In the entries below, find every line with the string "blue" and copy it.

Stored entries:
################
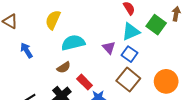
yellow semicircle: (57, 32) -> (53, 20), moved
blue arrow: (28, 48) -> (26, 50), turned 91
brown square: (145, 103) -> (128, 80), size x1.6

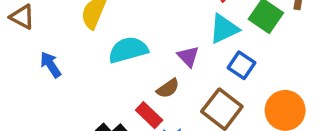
blue square: (130, 54) -> (242, 65), moved
brown semicircle: (64, 67) -> (168, 88), moved

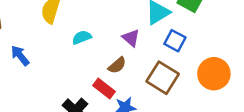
cyan semicircle: (128, 50) -> (82, 37), size x0.6

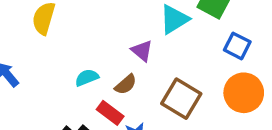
cyan semicircle: (82, 37) -> (87, 78), moved
blue square: (175, 41) -> (237, 46), moved

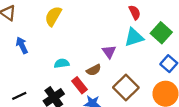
cyan semicircle: (87, 78) -> (62, 63), moved

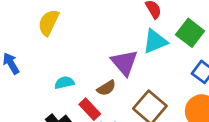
purple triangle: (109, 52) -> (124, 63), size x1.5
################
RESPONSE TO THIS EXERCISE:
blue arrow: (28, 48) -> (26, 50), turned 91
blue square: (130, 54) -> (242, 65), moved
blue square: (175, 41) -> (237, 46), moved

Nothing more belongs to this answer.